**ACTION ITEM:** The listing that follows should be copied in full and exactly, with no pictures.

**DATA PROVIDED:**
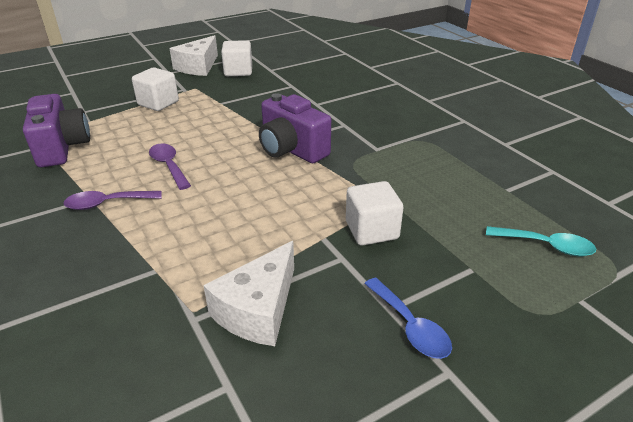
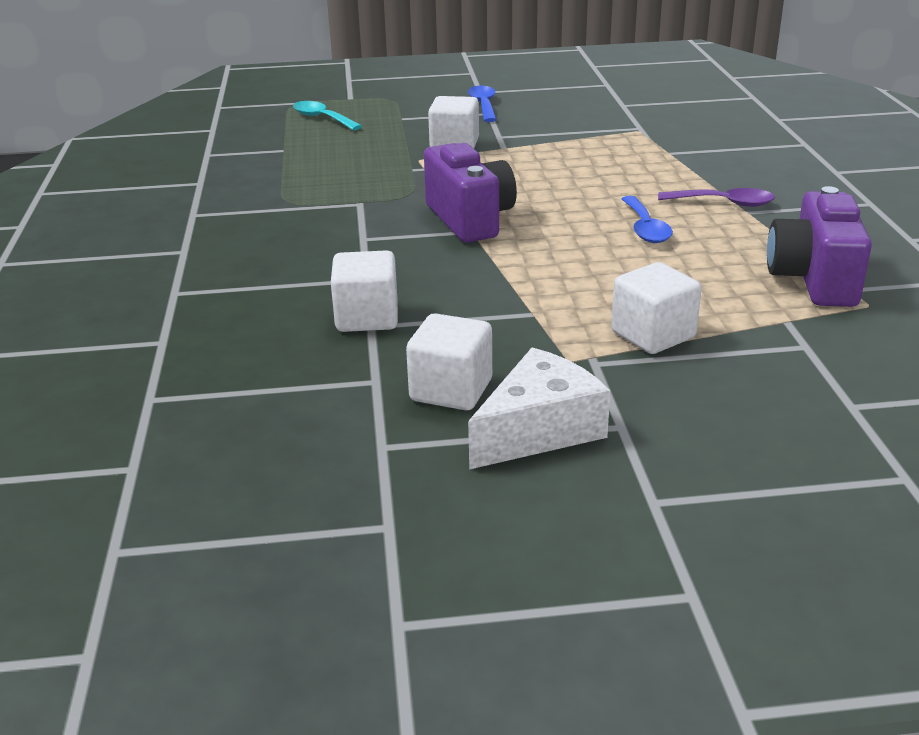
camera: 155 degrees left, 5 degrees down
(169, 166) = (645, 228): purple spoon -> blue spoon
(258, 309) = (587, 124): white cheese -> none
(296, 88) = (367, 318): none -> white cube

**ANSWER:**
camera: 155 degrees left, 5 degrees down
(169, 166) = (645, 228): purple spoon -> blue spoon
(258, 309) = (587, 124): white cheese -> none
(296, 88) = (367, 318): none -> white cube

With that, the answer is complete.